Collected data:
--- START ---

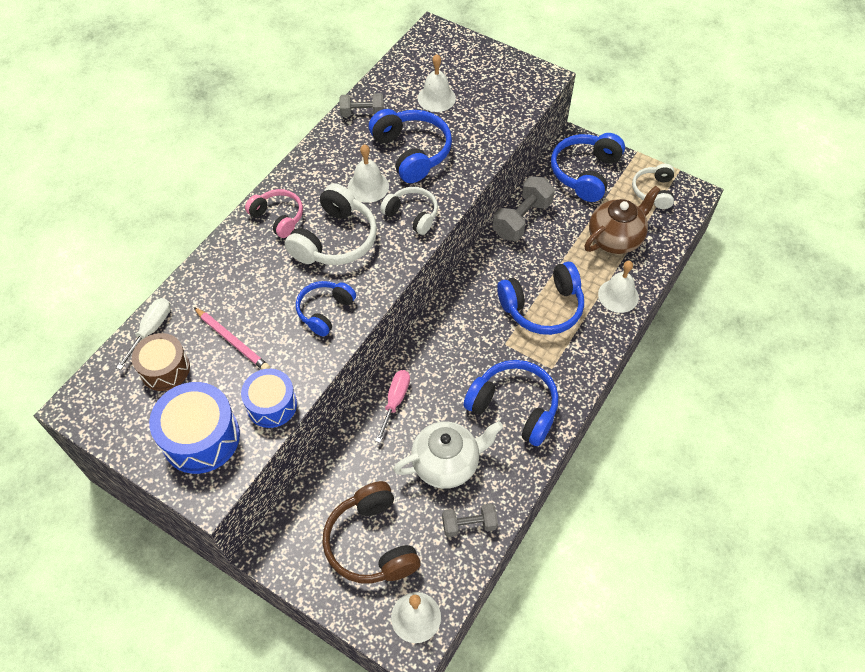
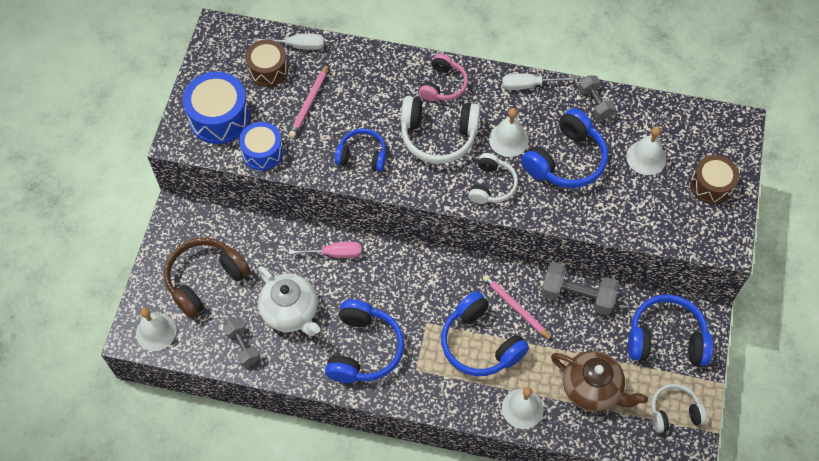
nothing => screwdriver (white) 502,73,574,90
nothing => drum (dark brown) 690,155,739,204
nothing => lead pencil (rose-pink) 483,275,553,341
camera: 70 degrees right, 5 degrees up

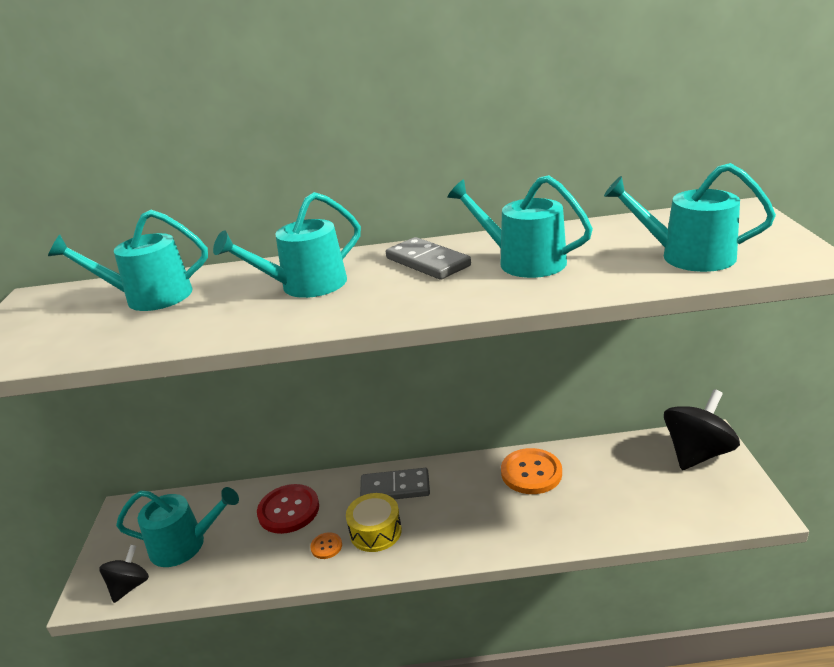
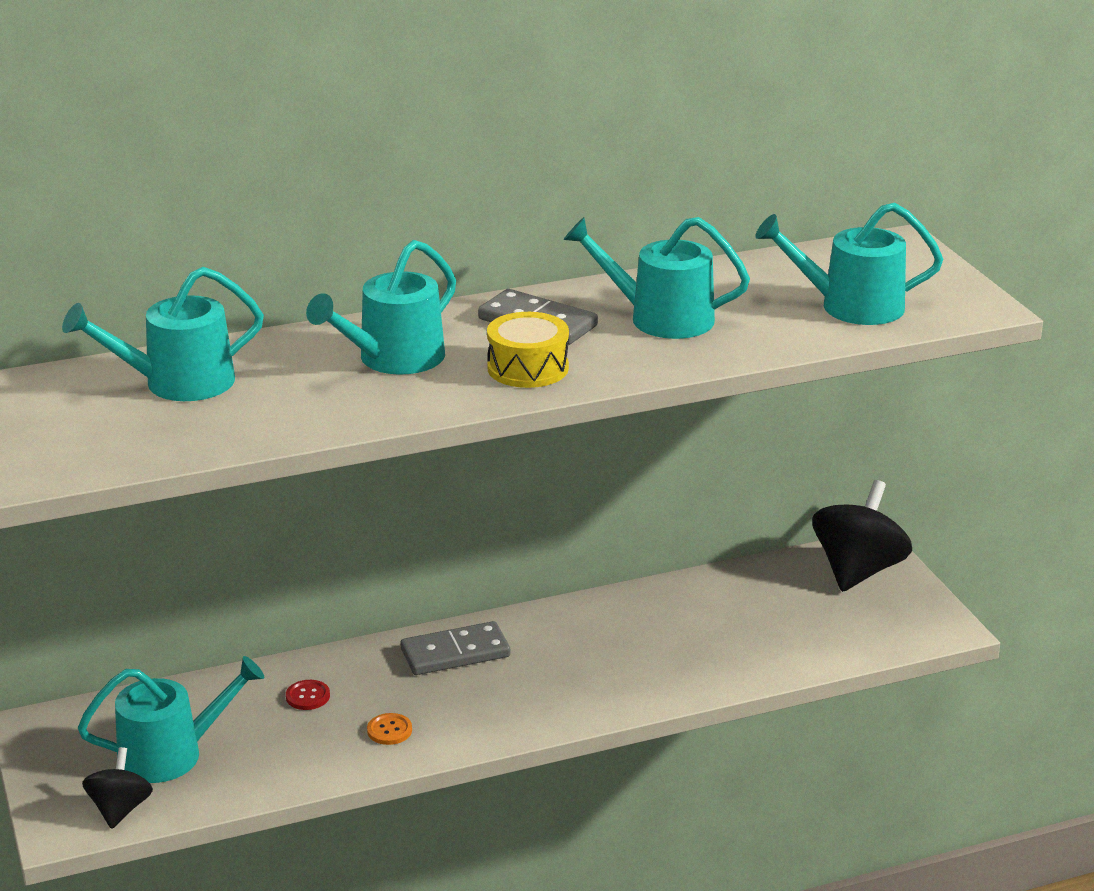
shirt button (bright orange) 501,448,562,494 => nothing
shirt button (red) 257,484,319,534 => shirt button (red) 286,680,330,710, x0.48
drum (yellow) 346,493,402,552 => drum (yellow) 487,312,569,388, shifted
camera: 20 degrees left, 0 degrees up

--- END ---

WHAT THE TASK ASKS.
The answer must be an exact copy of the lines from the one containing "nothing => drum (dark brown) 690,155,739,204" through the last line of the records, with no pictures included.

EXERCISE OUTPUT.
nothing => drum (dark brown) 690,155,739,204
nothing => lead pencil (rose-pink) 483,275,553,341
camera: 70 degrees right, 5 degrees up

shirt button (bright orange) 501,448,562,494 => nothing
shirt button (red) 257,484,319,534 => shirt button (red) 286,680,330,710, x0.48
drum (yellow) 346,493,402,552 => drum (yellow) 487,312,569,388, shifted
camera: 20 degrees left, 0 degrees up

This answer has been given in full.